***** Data extract *****

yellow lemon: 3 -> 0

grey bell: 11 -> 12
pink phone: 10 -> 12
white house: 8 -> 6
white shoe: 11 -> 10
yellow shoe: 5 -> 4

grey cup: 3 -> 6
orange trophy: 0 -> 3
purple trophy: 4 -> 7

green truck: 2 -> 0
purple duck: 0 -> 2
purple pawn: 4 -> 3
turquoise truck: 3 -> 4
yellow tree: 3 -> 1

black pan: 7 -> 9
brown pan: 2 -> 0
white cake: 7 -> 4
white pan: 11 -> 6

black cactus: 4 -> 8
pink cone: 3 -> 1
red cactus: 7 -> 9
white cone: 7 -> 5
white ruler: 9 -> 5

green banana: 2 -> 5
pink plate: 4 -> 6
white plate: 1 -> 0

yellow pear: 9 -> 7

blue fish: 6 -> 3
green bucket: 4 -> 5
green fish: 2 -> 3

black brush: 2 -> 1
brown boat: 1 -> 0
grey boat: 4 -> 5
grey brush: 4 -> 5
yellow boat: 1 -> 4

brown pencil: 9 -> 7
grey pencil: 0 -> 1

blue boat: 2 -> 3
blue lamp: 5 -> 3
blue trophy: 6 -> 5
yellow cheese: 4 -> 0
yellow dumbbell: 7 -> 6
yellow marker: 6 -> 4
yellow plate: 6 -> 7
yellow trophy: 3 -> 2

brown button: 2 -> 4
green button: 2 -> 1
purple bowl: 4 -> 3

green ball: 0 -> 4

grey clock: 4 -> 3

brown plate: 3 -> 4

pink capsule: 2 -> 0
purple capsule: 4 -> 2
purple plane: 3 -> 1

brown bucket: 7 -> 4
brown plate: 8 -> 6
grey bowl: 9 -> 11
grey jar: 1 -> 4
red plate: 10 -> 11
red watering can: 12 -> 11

*****

Each record above needs to be transcribed word for word.

yellow lemon: 3 -> 0

grey bell: 11 -> 12
pink phone: 10 -> 12
white house: 8 -> 6
white shoe: 11 -> 10
yellow shoe: 5 -> 4

grey cup: 3 -> 6
orange trophy: 0 -> 3
purple trophy: 4 -> 7

green truck: 2 -> 0
purple duck: 0 -> 2
purple pawn: 4 -> 3
turquoise truck: 3 -> 4
yellow tree: 3 -> 1

black pan: 7 -> 9
brown pan: 2 -> 0
white cake: 7 -> 4
white pan: 11 -> 6

black cactus: 4 -> 8
pink cone: 3 -> 1
red cactus: 7 -> 9
white cone: 7 -> 5
white ruler: 9 -> 5

green banana: 2 -> 5
pink plate: 4 -> 6
white plate: 1 -> 0

yellow pear: 9 -> 7

blue fish: 6 -> 3
green bucket: 4 -> 5
green fish: 2 -> 3

black brush: 2 -> 1
brown boat: 1 -> 0
grey boat: 4 -> 5
grey brush: 4 -> 5
yellow boat: 1 -> 4

brown pencil: 9 -> 7
grey pencil: 0 -> 1

blue boat: 2 -> 3
blue lamp: 5 -> 3
blue trophy: 6 -> 5
yellow cheese: 4 -> 0
yellow dumbbell: 7 -> 6
yellow marker: 6 -> 4
yellow plate: 6 -> 7
yellow trophy: 3 -> 2

brown button: 2 -> 4
green button: 2 -> 1
purple bowl: 4 -> 3

green ball: 0 -> 4

grey clock: 4 -> 3

brown plate: 3 -> 4

pink capsule: 2 -> 0
purple capsule: 4 -> 2
purple plane: 3 -> 1

brown bucket: 7 -> 4
brown plate: 8 -> 6
grey bowl: 9 -> 11
grey jar: 1 -> 4
red plate: 10 -> 11
red watering can: 12 -> 11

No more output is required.